## ASSIGNMENT
For every record here, output an exact copy.

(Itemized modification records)
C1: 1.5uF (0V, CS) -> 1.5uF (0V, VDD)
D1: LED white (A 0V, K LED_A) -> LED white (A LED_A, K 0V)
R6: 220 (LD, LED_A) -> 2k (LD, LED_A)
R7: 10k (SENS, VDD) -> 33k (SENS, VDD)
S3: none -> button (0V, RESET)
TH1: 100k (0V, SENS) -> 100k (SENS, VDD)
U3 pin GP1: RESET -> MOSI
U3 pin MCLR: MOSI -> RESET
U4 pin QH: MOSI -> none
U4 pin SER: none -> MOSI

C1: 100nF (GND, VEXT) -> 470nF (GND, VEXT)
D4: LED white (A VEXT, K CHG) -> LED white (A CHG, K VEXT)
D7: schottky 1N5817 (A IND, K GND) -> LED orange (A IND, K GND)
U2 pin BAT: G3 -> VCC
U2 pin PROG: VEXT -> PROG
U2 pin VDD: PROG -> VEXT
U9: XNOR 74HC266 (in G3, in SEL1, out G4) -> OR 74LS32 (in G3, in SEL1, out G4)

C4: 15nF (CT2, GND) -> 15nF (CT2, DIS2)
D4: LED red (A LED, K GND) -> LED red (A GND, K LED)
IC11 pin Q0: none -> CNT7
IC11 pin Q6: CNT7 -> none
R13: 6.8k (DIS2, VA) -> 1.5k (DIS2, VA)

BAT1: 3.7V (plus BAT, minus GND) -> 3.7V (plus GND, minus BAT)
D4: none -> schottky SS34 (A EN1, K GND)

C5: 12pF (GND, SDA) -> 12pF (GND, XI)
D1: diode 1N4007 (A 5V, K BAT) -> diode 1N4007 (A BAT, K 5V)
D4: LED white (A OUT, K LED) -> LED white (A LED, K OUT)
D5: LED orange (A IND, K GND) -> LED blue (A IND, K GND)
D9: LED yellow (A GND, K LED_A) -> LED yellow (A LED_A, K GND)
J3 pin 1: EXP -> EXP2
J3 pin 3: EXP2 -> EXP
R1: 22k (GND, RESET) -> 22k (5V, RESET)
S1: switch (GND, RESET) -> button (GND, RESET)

## EXPECTED OUTPUT
C1: 1.5uF (0V, CS) -> 1.5uF (0V, VDD)
D1: LED white (A 0V, K LED_A) -> LED white (A LED_A, K 0V)
R6: 220 (LD, LED_A) -> 2k (LD, LED_A)
R7: 10k (SENS, VDD) -> 33k (SENS, VDD)
S3: none -> button (0V, RESET)
TH1: 100k (0V, SENS) -> 100k (SENS, VDD)
U3 pin GP1: RESET -> MOSI
U3 pin MCLR: MOSI -> RESET
U4 pin QH: MOSI -> none
U4 pin SER: none -> MOSI

C1: 100nF (GND, VEXT) -> 470nF (GND, VEXT)
D4: LED white (A VEXT, K CHG) -> LED white (A CHG, K VEXT)
D7: schottky 1N5817 (A IND, K GND) -> LED orange (A IND, K GND)
U2 pin BAT: G3 -> VCC
U2 pin PROG: VEXT -> PROG
U2 pin VDD: PROG -> VEXT
U9: XNOR 74HC266 (in G3, in SEL1, out G4) -> OR 74LS32 (in G3, in SEL1, out G4)

C4: 15nF (CT2, GND) -> 15nF (CT2, DIS2)
D4: LED red (A LED, K GND) -> LED red (A GND, K LED)
IC11 pin Q0: none -> CNT7
IC11 pin Q6: CNT7 -> none
R13: 6.8k (DIS2, VA) -> 1.5k (DIS2, VA)

BAT1: 3.7V (plus BAT, minus GND) -> 3.7V (plus GND, minus BAT)
D4: none -> schottky SS34 (A EN1, K GND)

C5: 12pF (GND, SDA) -> 12pF (GND, XI)
D1: diode 1N4007 (A 5V, K BAT) -> diode 1N4007 (A BAT, K 5V)
D4: LED white (A OUT, K LED) -> LED white (A LED, K OUT)
D5: LED orange (A IND, K GND) -> LED blue (A IND, K GND)
D9: LED yellow (A GND, K LED_A) -> LED yellow (A LED_A, K GND)
J3 pin 1: EXP -> EXP2
J3 pin 3: EXP2 -> EXP
R1: 22k (GND, RESET) -> 22k (5V, RESET)
S1: switch (GND, RESET) -> button (GND, RESET)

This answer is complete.